#### WHAT IS NEEDED:
When you copy the entries, omit the images and keep every word as it is.

** Opening EXTRACTED INFORMATION block **

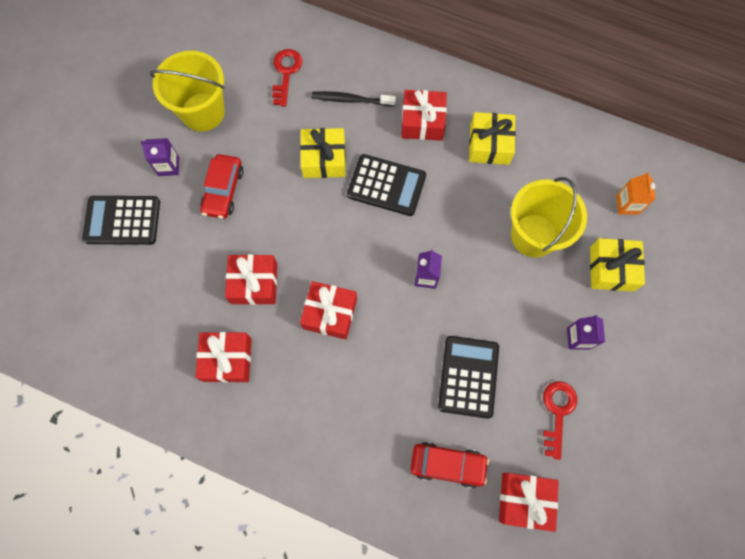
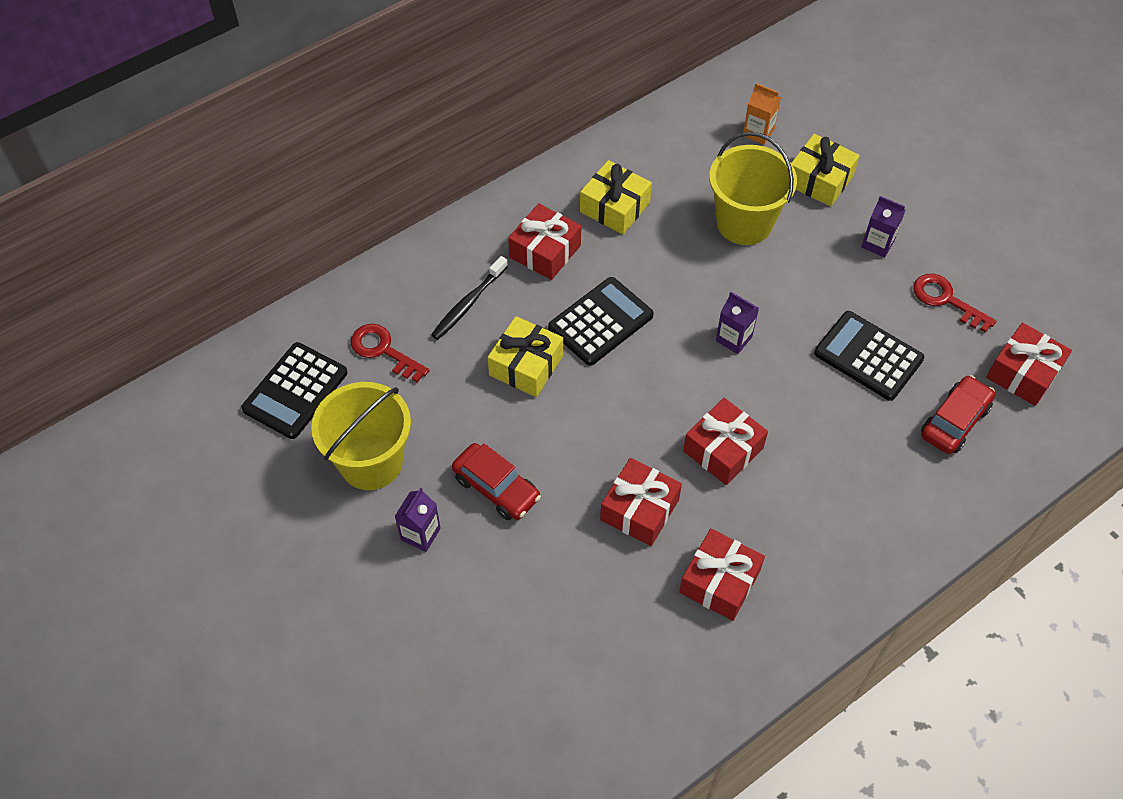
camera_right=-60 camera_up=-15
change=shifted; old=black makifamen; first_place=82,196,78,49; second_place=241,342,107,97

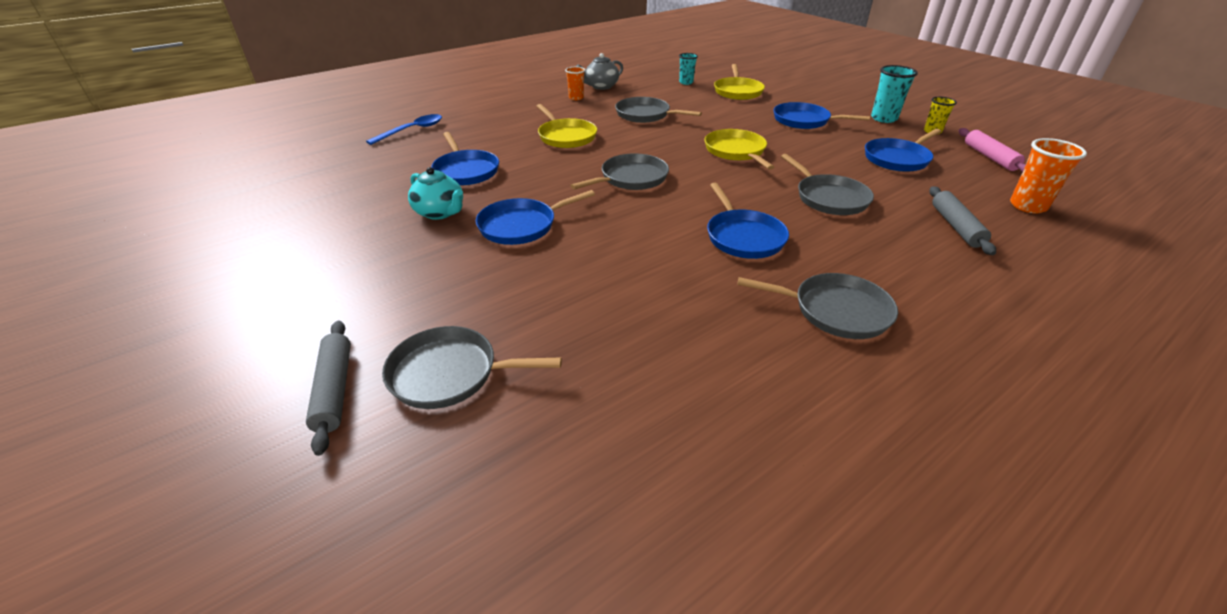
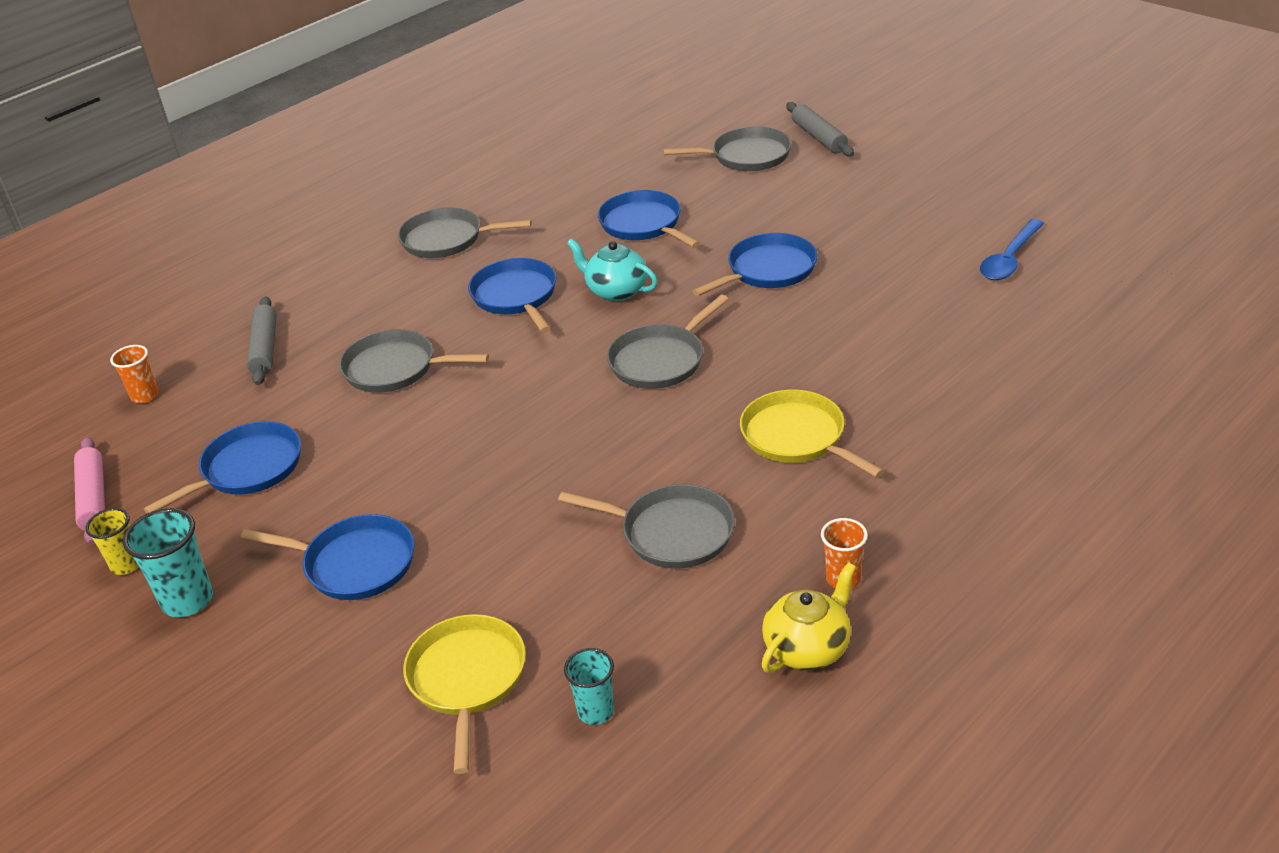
camera_right=175 camera_up=0
change=scaled; old=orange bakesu; first_place=1010,138,77,75; second_place=110,345,49,58; factor=0.64
change=rotated; old=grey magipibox; first_place=781,154,93,61; second_place=339,329,150,64; degrees=-45
change=shifted; old=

** Closing EXTRACTED INFORMATION block **

#### SOLUTION TO THIS TASK:
camera_right=-60 camera_up=-15
change=shifted; old=black makifamen; first_place=82,196,78,49; second_place=241,342,107,97

camera_right=175 camera_up=0
change=scaled; old=orange bakesu; first_place=1010,138,77,75; second_place=110,345,49,58; factor=0.64
change=rotated; old=grey magipibox; first_place=781,154,93,61; second_place=339,329,150,64; degrees=-45
change=shifted; old=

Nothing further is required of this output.